## What is needed
Reproduce the records below in full and exactly, without their images.
++++ Recorded data
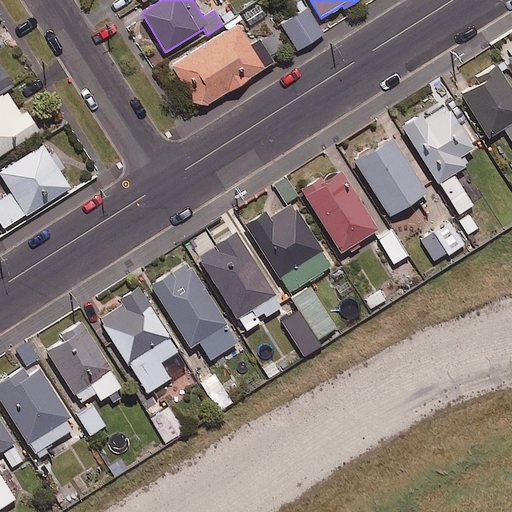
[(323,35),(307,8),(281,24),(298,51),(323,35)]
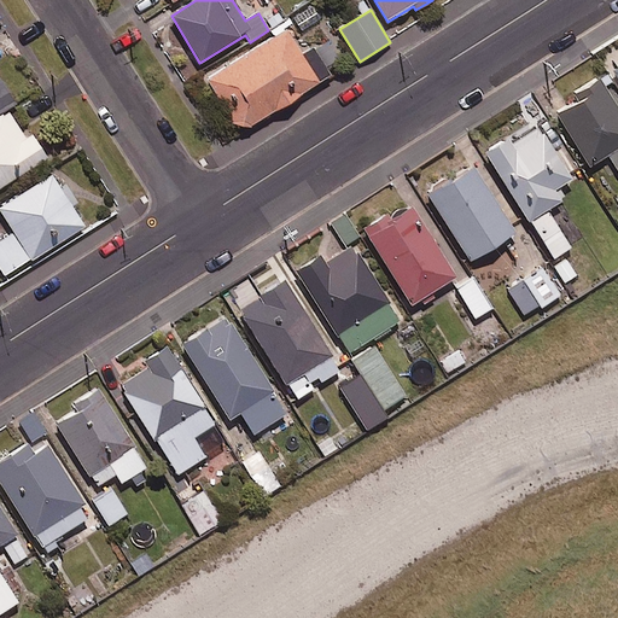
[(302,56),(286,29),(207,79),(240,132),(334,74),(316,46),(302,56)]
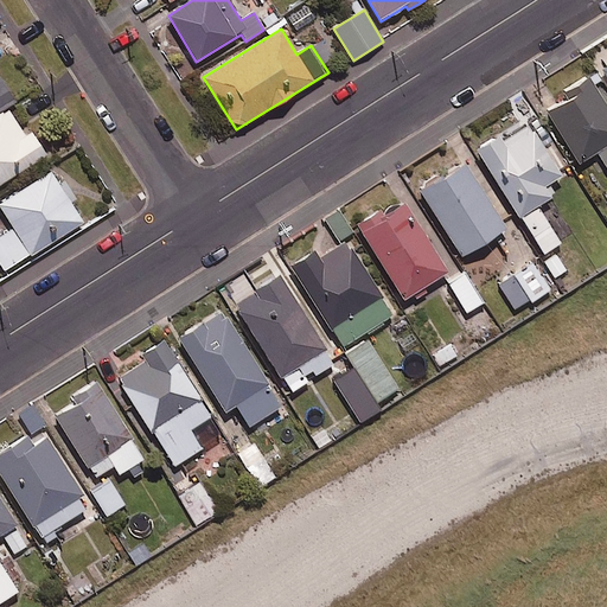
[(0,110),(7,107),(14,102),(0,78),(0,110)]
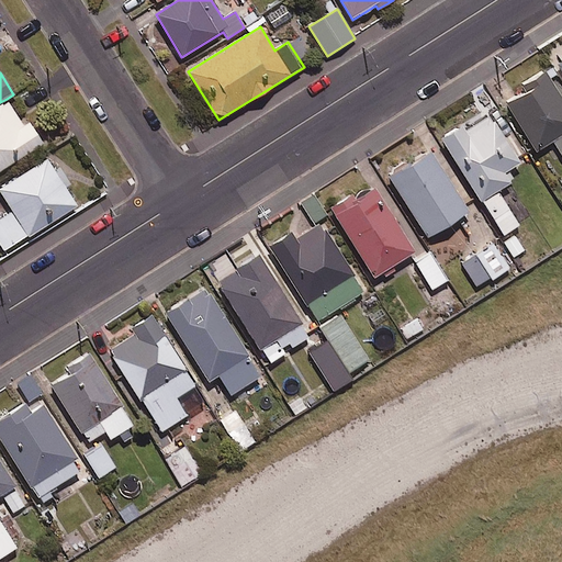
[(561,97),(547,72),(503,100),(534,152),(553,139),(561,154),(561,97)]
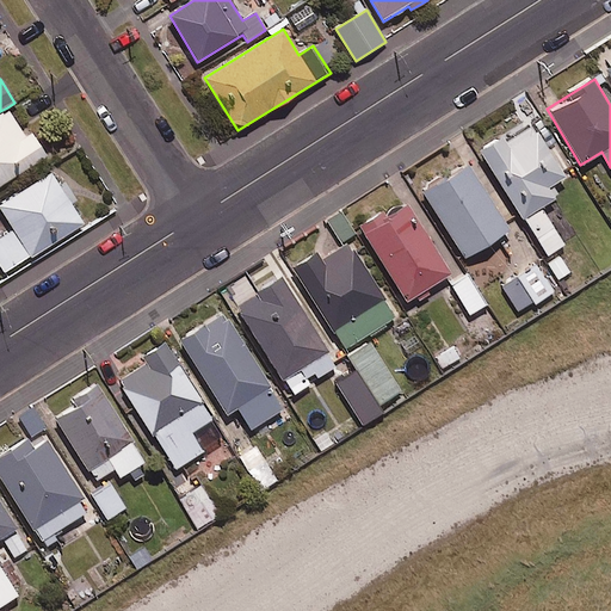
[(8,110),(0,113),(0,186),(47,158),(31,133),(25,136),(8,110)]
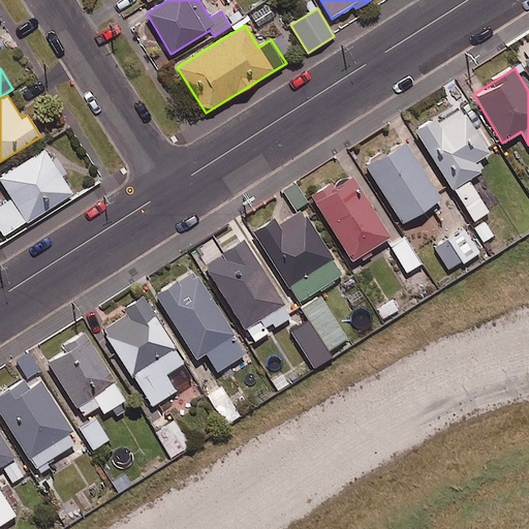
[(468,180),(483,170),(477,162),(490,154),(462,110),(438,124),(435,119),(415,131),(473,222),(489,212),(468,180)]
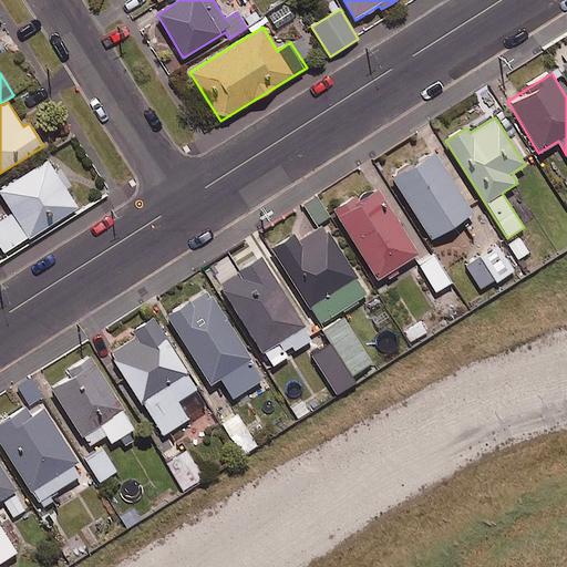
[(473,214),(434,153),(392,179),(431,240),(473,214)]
++++++++
## Response to this task
[(323,35),(307,8),(281,24),(298,51),(323,35)]
[(302,56),(286,29),(207,79),(240,132),(334,74),(316,46),(302,56)]
[(0,110),(7,107),(14,102),(0,78),(0,110)]
[(561,97),(547,72),(503,100),(534,152),(553,139),(561,154),(561,97)]
[(8,110),(0,113),(0,186),(47,158),(31,133),(25,136),(8,110)]
[(468,180),(483,170),(477,162),(490,154),(462,110),(438,124),(435,119),(415,131),(473,222),(489,212),(468,180)]
[(473,214),(434,153),(392,179),(431,240),(473,214)]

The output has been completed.